>>>>>
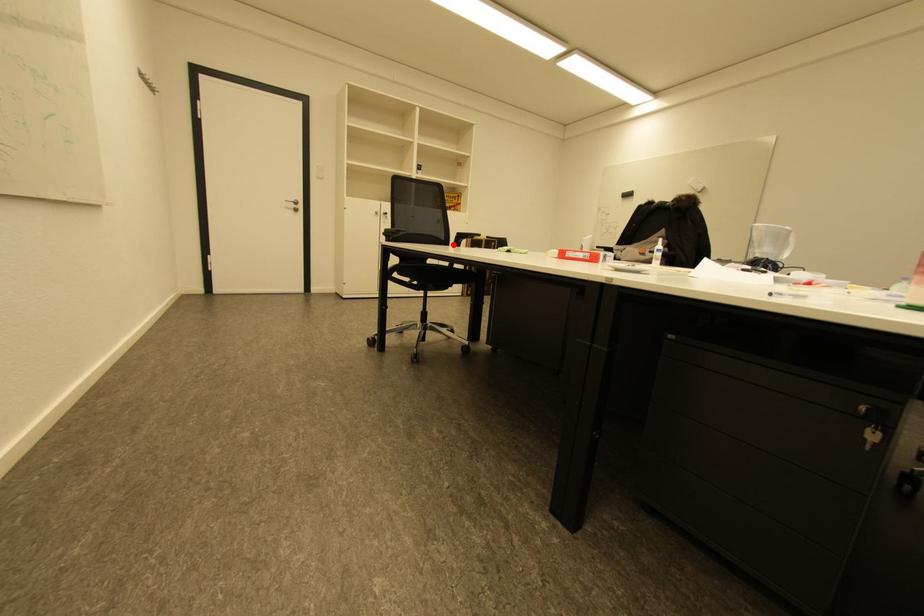
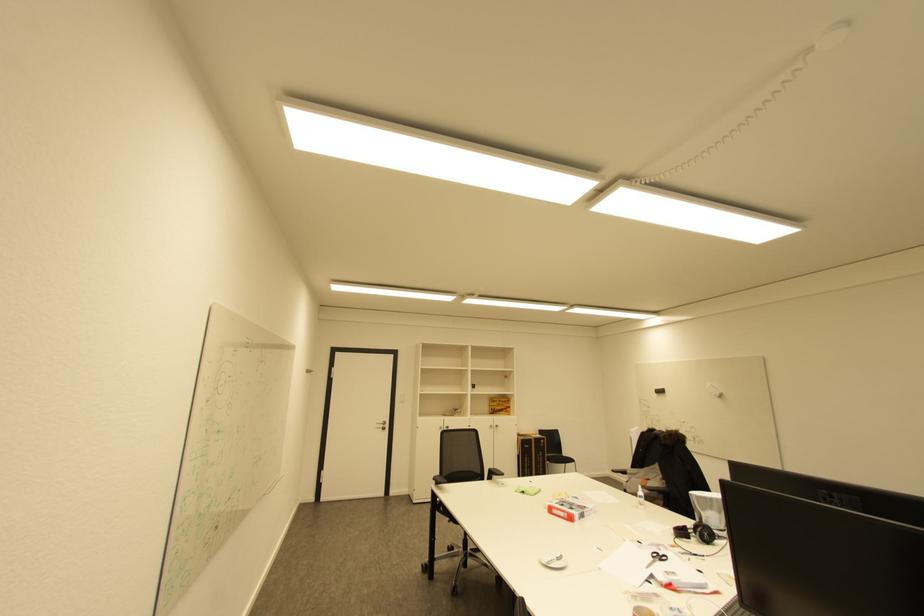
Question: I am providing you with two images of the same scene from different viewpoints. In image1, a red point is highlighted. Considering the same 3D point in image2, which of the following is correct?

Choices:
 (A) It is closer
 (B) It is farther

Answer: (B)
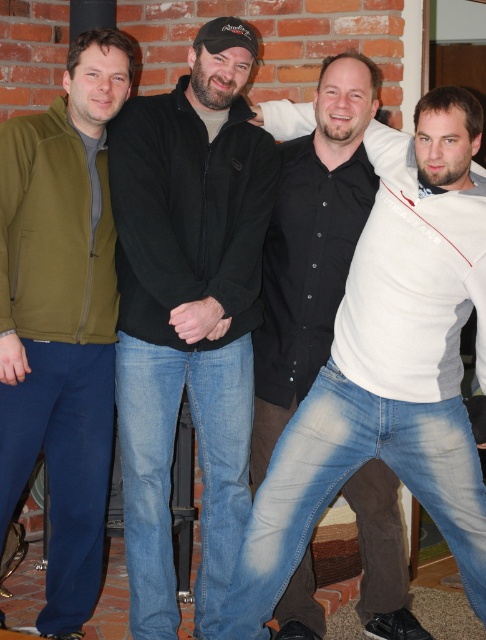
You are standing in the room where the four men are posing. You need to locate the black matte jacket at center. Where exactly is it positioned in the room?

The black matte jacket at center is positioned at coordinates point (188, 310) in the room.

Based on the photo, you are a photographer trying to adjust the lighting for a group photo. You notice two jackets in the scene. Which jacket is closer to you, the photographer, between the black matte jacket at center and the olive green fleece jacket at left?

The black matte jacket at center is closer to you, the photographer, as it is positioned further to the viewer than the olive green fleece jacket at left.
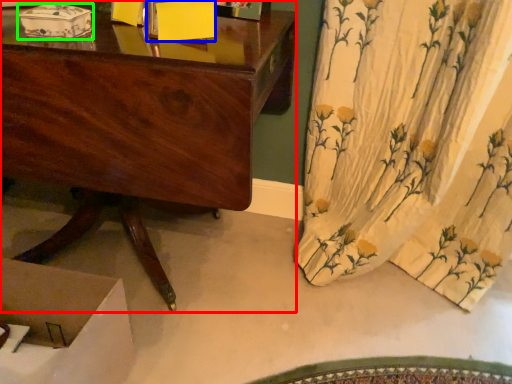
Question: Which object is positioned closest to desk (highlighted by a red box)? Select from box (highlighted by a blue box) and box (highlighted by a green box).

Choices:
 (A) box
 (B) box

Answer: (A)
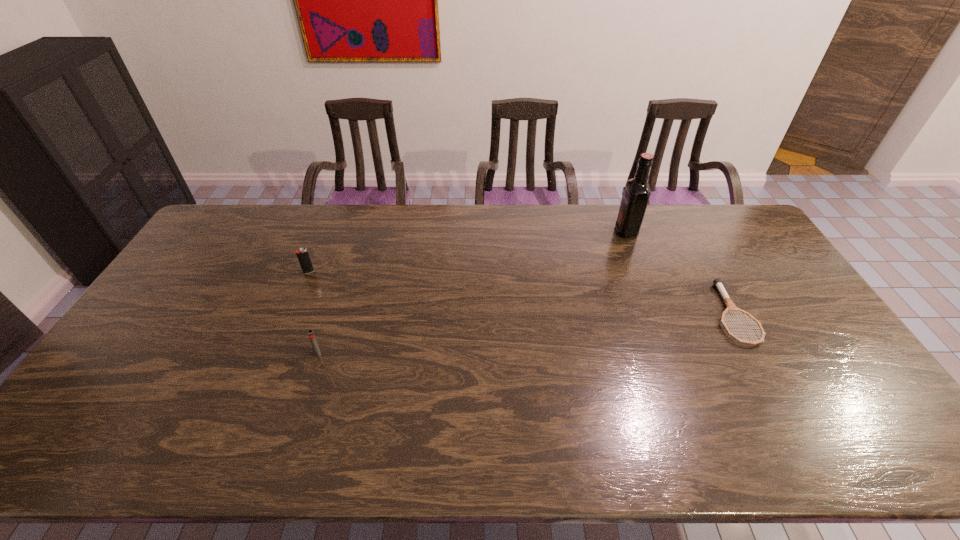
You are a GUI agent. You are given a task and a screenshot of the screen. Output one action in this format:
    pyautogui.click(x=<x>, y=<y>)
    Task: Click on the vacant space located on the front-facing side of the liquor
    The image size is (960, 540).
    Given the screenshot: What is the action you would take?
    pyautogui.click(x=555, y=231)

Find the location of `free region located 0.370m on the back of the farther igniter`. free region located 0.370m on the back of the farther igniter is located at coordinates (336, 205).

This screenshot has height=540, width=960. Identify the location of vacant space located on the left of the nearer igniter. (290, 353).

In order to click on free space located 0.090m on the left of the rightmost object in this screenshot , I will do `click(683, 314)`.

The height and width of the screenshot is (540, 960). I want to click on object that is positioned at the far edge, so click(x=637, y=192).

Find the location of a particular element. The height and width of the screenshot is (540, 960). vacant space at the far edge of the desktop is located at coordinates (444, 223).

This screenshot has height=540, width=960. Find the location of `vacant space at the near edge of the desktop`. vacant space at the near edge of the desktop is located at coordinates (380, 441).

The height and width of the screenshot is (540, 960). In the image, there is a desktop. In order to click on vacant space at the left edge in this screenshot , I will do `click(203, 281)`.

Where is `vacant space at the right edge of the desktop`? vacant space at the right edge of the desktop is located at coordinates (743, 249).

This screenshot has height=540, width=960. What are the coordinates of `vacant region at the far left corner of the desktop` in the screenshot? It's located at (228, 231).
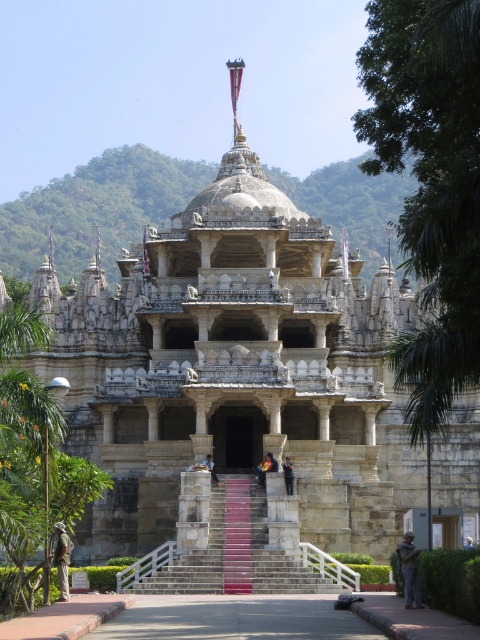
Consider the image. Does polished stone stairs at center appear on the left side of dark blue fabric at center?

In fact, polished stone stairs at center is to the right of dark blue fabric at center.

Looking at this image, who is more distant from viewer, [232,477] or [204,464]?

Positioned behind is point [232,477].

This screenshot has width=480, height=640. What do you see at coordinates (237, 556) in the screenshot?
I see `polished stone stairs at center` at bounding box center [237, 556].

In order to click on polished stone stairs at center in this screenshot , I will do `click(237, 556)`.

Is camouflage fabric jacket at lower right further to camera compared to camouflage fabric jacket at lower left?

That is False.

Where is `camouflage fabric jacket at lower right`? The height and width of the screenshot is (640, 480). camouflage fabric jacket at lower right is located at coordinates (408, 570).

Is point (399, 552) positioned before point (63, 572)?

No, it is not.

Where is `camouflage fabric jacket at lower right`? This screenshot has width=480, height=640. camouflage fabric jacket at lower right is located at coordinates (408, 570).

Is dark gray stone person at center closer to the viewer compared to dark blue fabric at center?

Yes, it is in front of dark blue fabric at center.

Which is behind, point (285, 474) or point (211, 464)?

Point (211, 464)

You are a GUI agent. You are given a task and a screenshot of the screen. Output one action in this format:
    pyautogui.click(x=<x>, y=<y>)
    Task: Click on the dark gray stone person at center
    
    Given the screenshot: What is the action you would take?
    pyautogui.click(x=288, y=476)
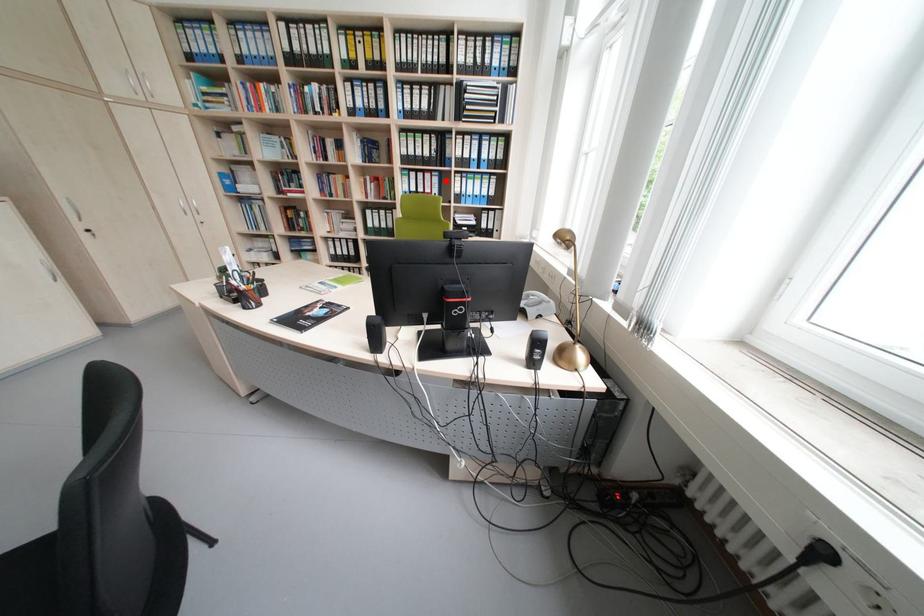
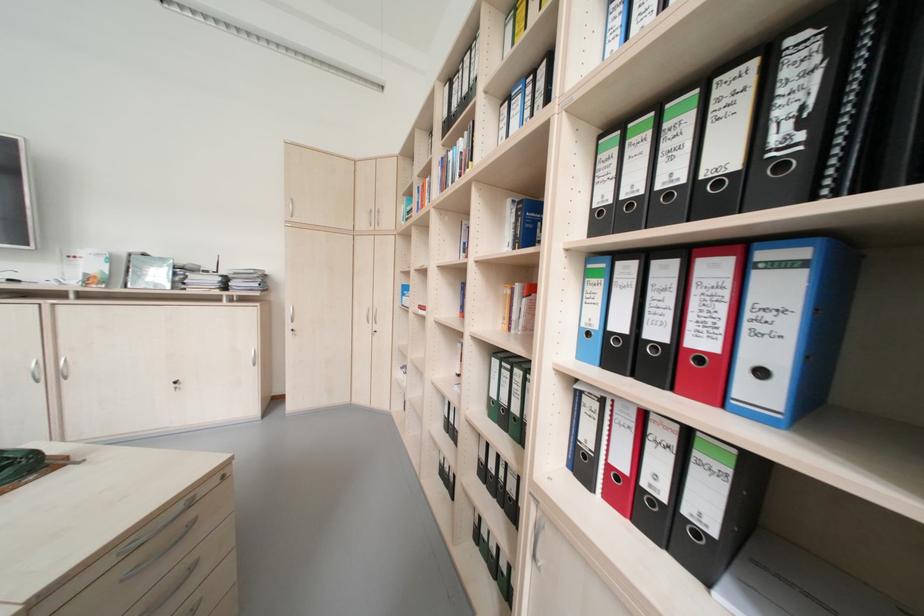
Find the pixel in the second image that matches the highlighted location in the first image.

(793, 290)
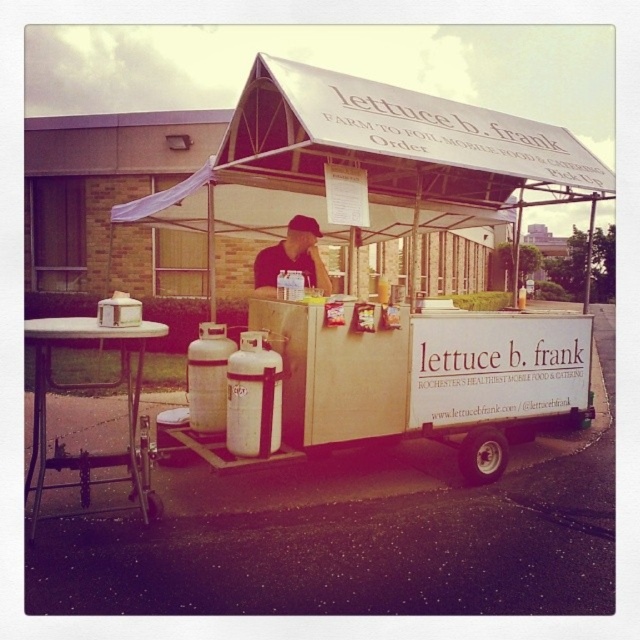
Does wooden food cart at center come in front of matte black shirt at center?

Yes, wooden food cart at center is closer to the viewer.

Between point (369, 323) and point (317, 257), which one is positioned in front?

Positioned in front is point (369, 323).

Where is `wooden food cart at center`? wooden food cart at center is located at coordinates (410, 259).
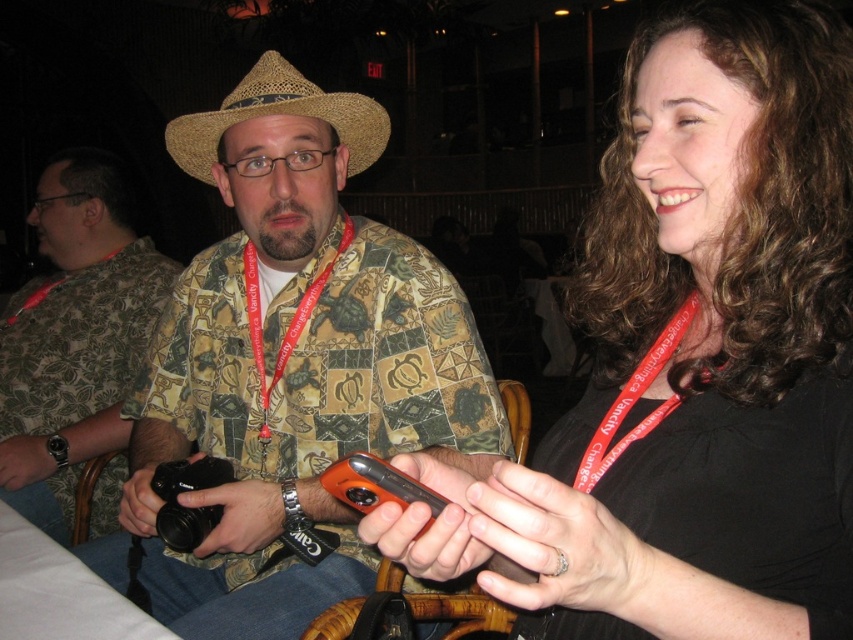
Between point (454, 433) and point (134, 310), which one is positioned behind?

Positioned behind is point (134, 310).

Which of these two, matte black camera at center or brushed metal camera at left, stands taller?

With more height is brushed metal camera at left.

Find the location of a particular element. The height and width of the screenshot is (640, 853). matte black camera at center is located at coordinates (291, 365).

Is point (654, 97) more distant than point (111, 340)?

No.

Describe the element at coordinates (694, 358) in the screenshot. The image size is (853, 640). I see `matte black phone at center` at that location.

Between point (646, 582) and point (56, 248), which one is positioned behind?

Positioned behind is point (56, 248).

Locate an element on the screen. The image size is (853, 640). matte black phone at center is located at coordinates (694, 358).

The image size is (853, 640). What do you see at coordinates (74, 337) in the screenshot? I see `brushed metal camera at left` at bounding box center [74, 337].

Which is behind, point (12, 488) or point (376, 100)?

The point (376, 100) is behind.

Is point (97, 204) positioned behind point (289, 76)?

Yes, it is.

Find the location of a particular element. Image resolution: width=853 pixels, height=640 pixels. brushed metal camera at left is located at coordinates (74, 337).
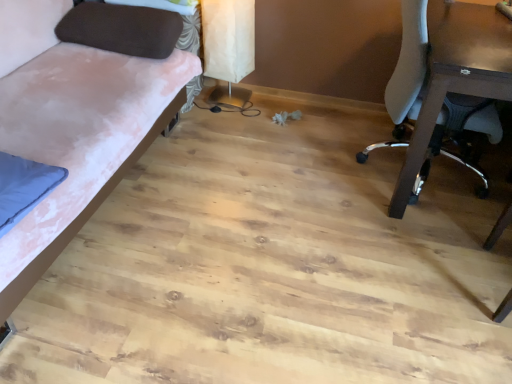
This screenshot has width=512, height=384. Find the location of `vacant space that is in between white paper lampshade at upper center and white mesh chair at right`. vacant space that is in between white paper lampshade at upper center and white mesh chair at right is located at coordinates (301, 133).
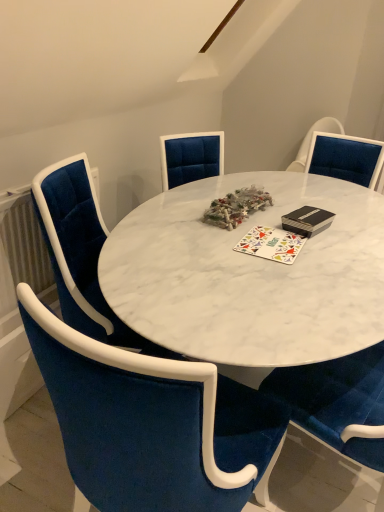
Locate an element on the screen. This screenshot has height=512, width=384. spots to the right of multicolored fabric mat at center is located at coordinates (323, 249).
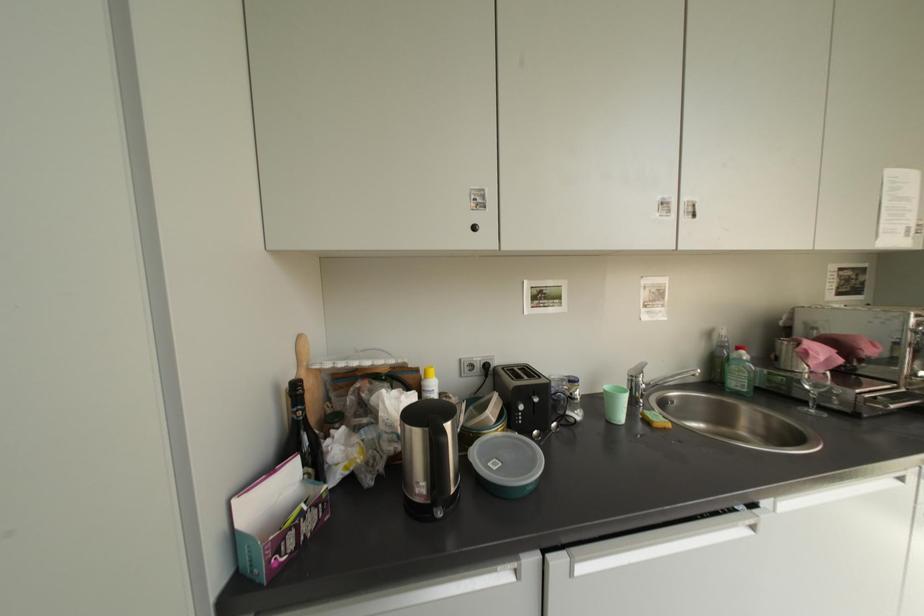
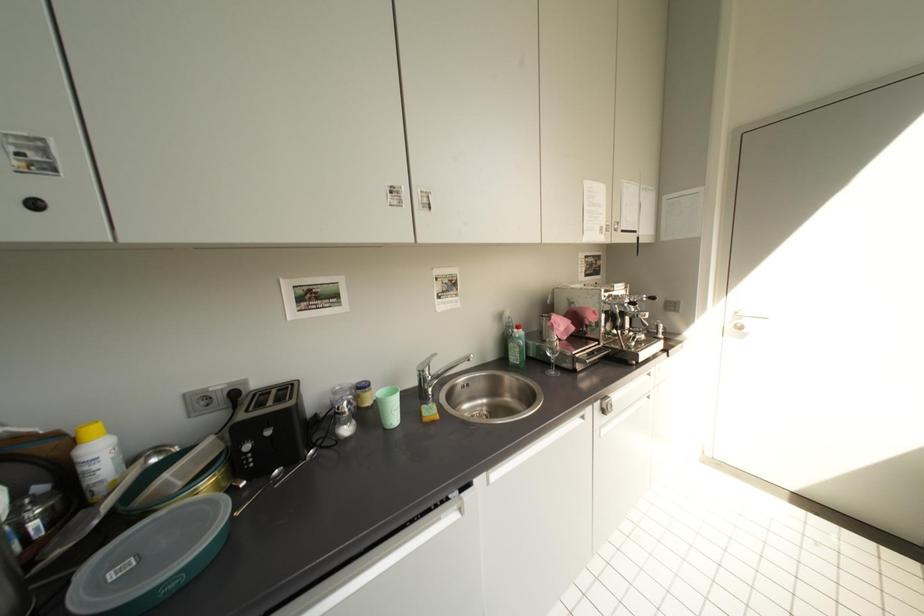
Question: The images are taken continuously from a first-person perspective. In which direction are you moving?

Choices:
 (A) Left
 (B) Right
 (C) Forward
 (D) Backward

Answer: (B)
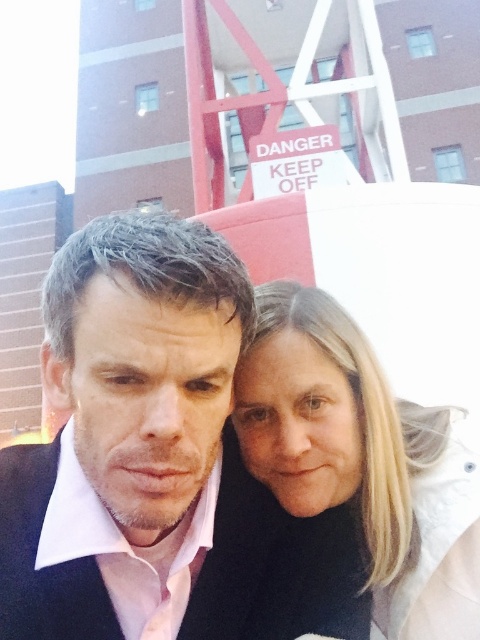
Is point (135, 564) positioned in front of point (415, 595)?

No, (135, 564) is behind (415, 595).

Looking at this image, is the position of black matte jacket at center more distant than that of blonde hair at center?

No.

I want to click on black matte jacket at center, so (157, 461).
<<<<<
> _To be done_: Put every line of the entries from the one containing "Between point (454, 433)" down to the one containing "With more height", both included, into a Markdown table with the columns Row and Entry line, numbering the rows and leaving out blank lines.

> _Exercise solution_:
| Row | Entry line |
|---|---|
| 1 | Between point (454, 433) and point (134, 310), which one is positioned behind? |
| 2 | Positioned behind is point (134, 310). |
| 3 | Which of these two, matte black camera at center or brushed metal camera at left, stands taller? |
| 4 | With more height is brushed metal camera at left. |